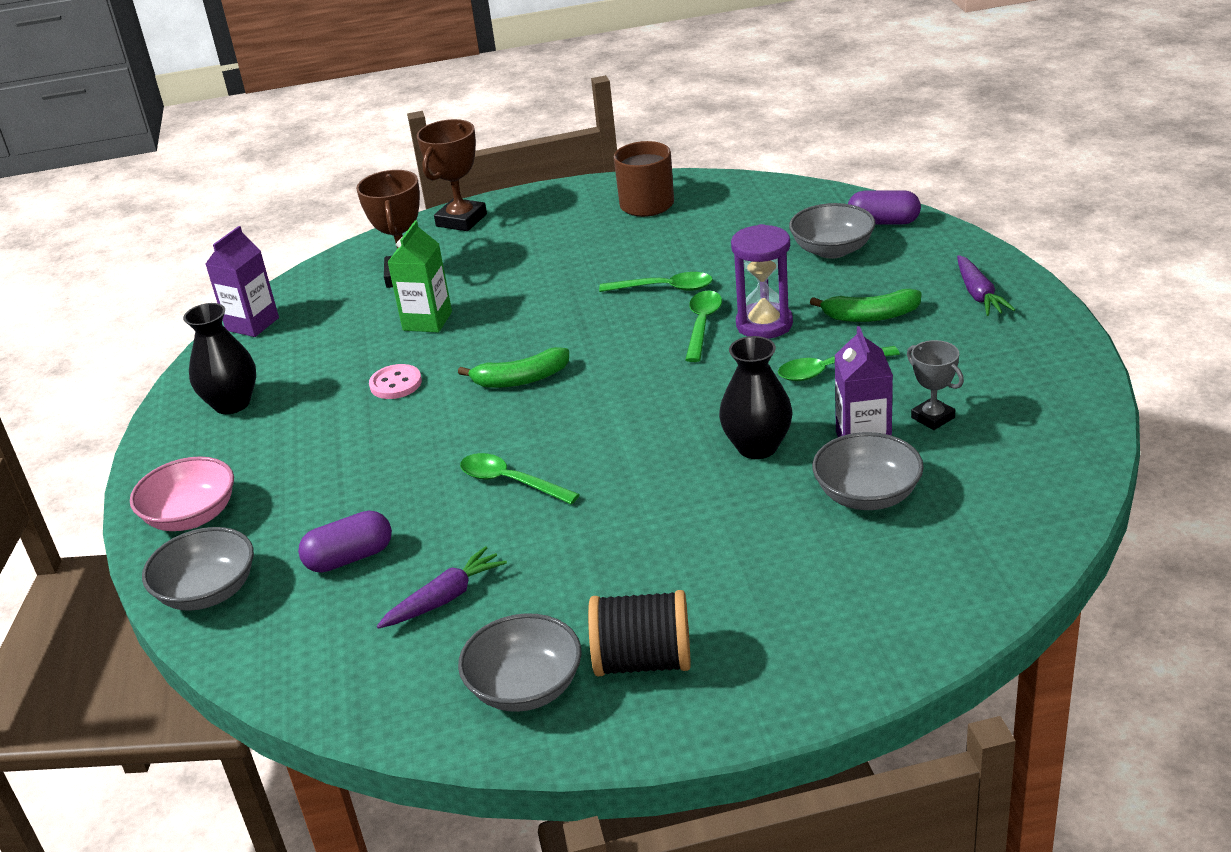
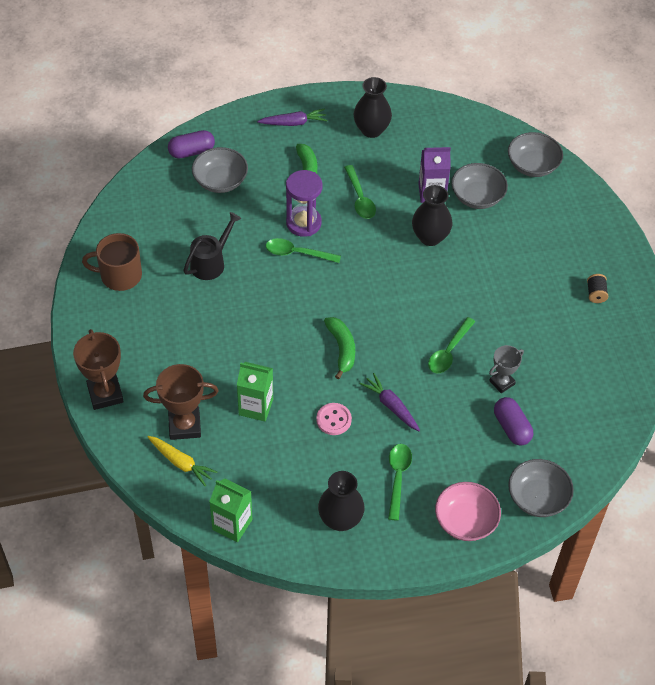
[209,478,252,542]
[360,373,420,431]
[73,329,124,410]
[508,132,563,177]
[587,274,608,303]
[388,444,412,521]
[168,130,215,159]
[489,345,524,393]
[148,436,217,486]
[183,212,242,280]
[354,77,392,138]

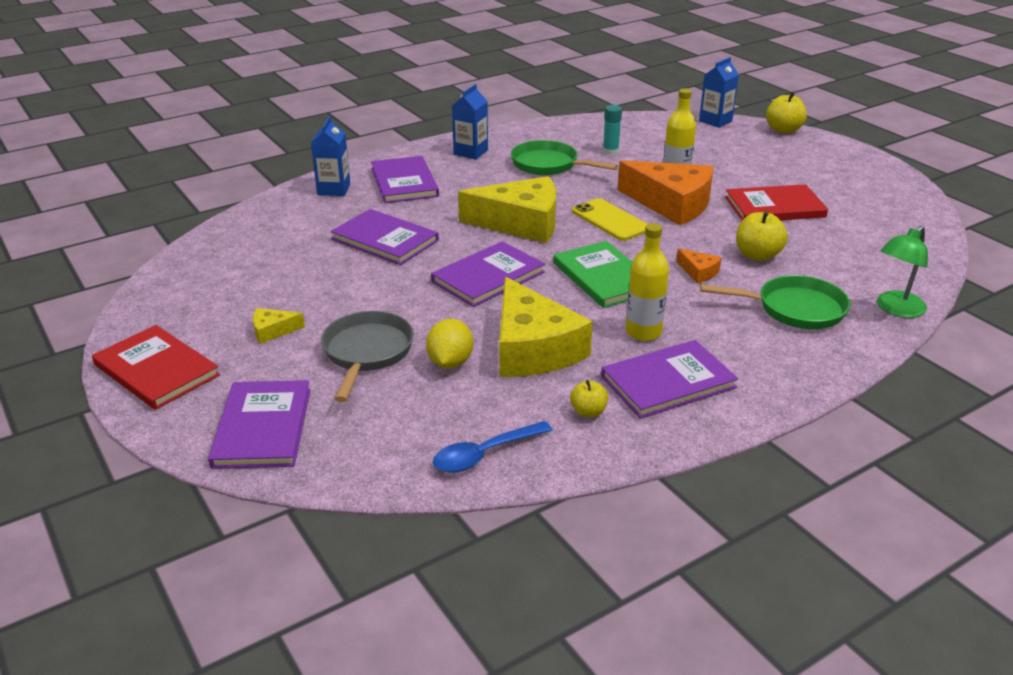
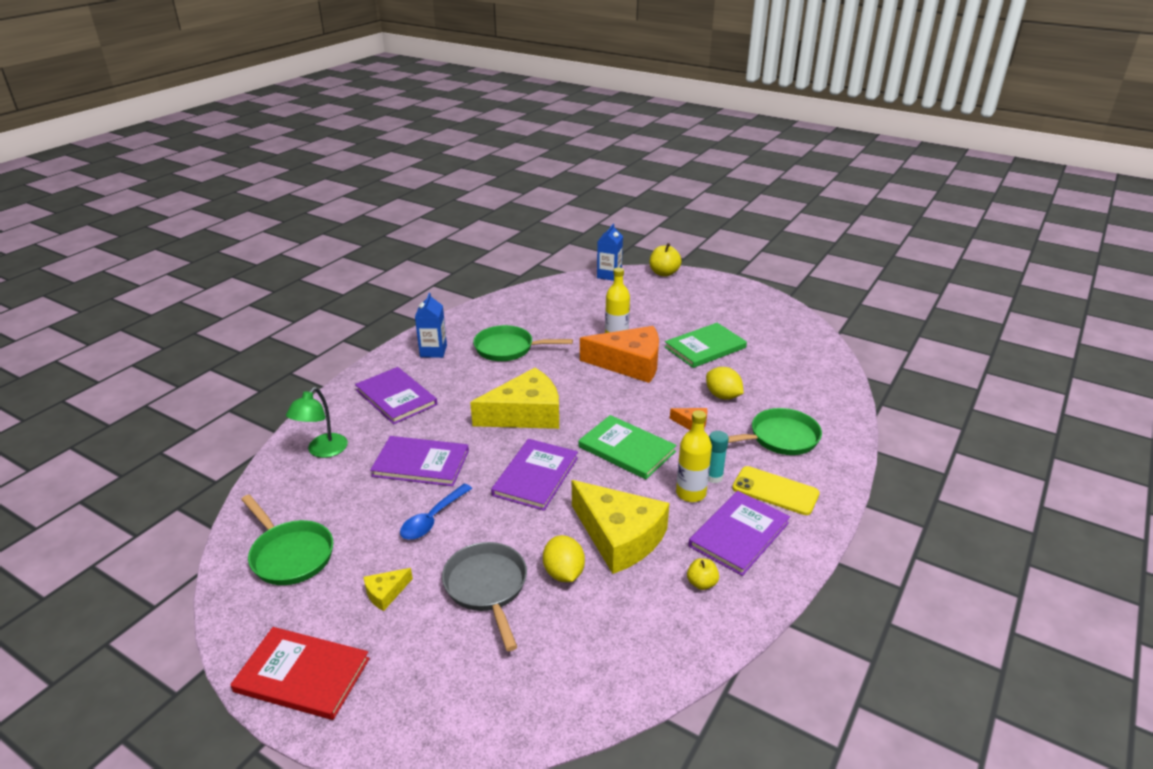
[208,380,311,469] (first image)
[311,116,350,196] (first image)
[400,484,472,540]
[732,466,820,515]
[708,431,729,483]
[665,323,747,368]
[706,367,744,400]
[286,387,348,458]
[241,495,333,585]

_ _ _ _ _

Quote verbatim the final run of lines in the material above, from the line that contains "[73,329,124,410]" through the very last line, excluding any pictures.

Written solution:
[73,329,124,410]
[508,132,563,177]
[587,274,608,303]
[388,444,412,521]
[168,130,215,159]
[489,345,524,393]
[148,436,217,486]
[183,212,242,280]
[354,77,392,138]

[208,380,311,469] (first image)
[311,116,350,196] (first image)
[400,484,472,540]
[732,466,820,515]
[708,431,729,483]
[665,323,747,368]
[706,367,744,400]
[286,387,348,458]
[241,495,333,585]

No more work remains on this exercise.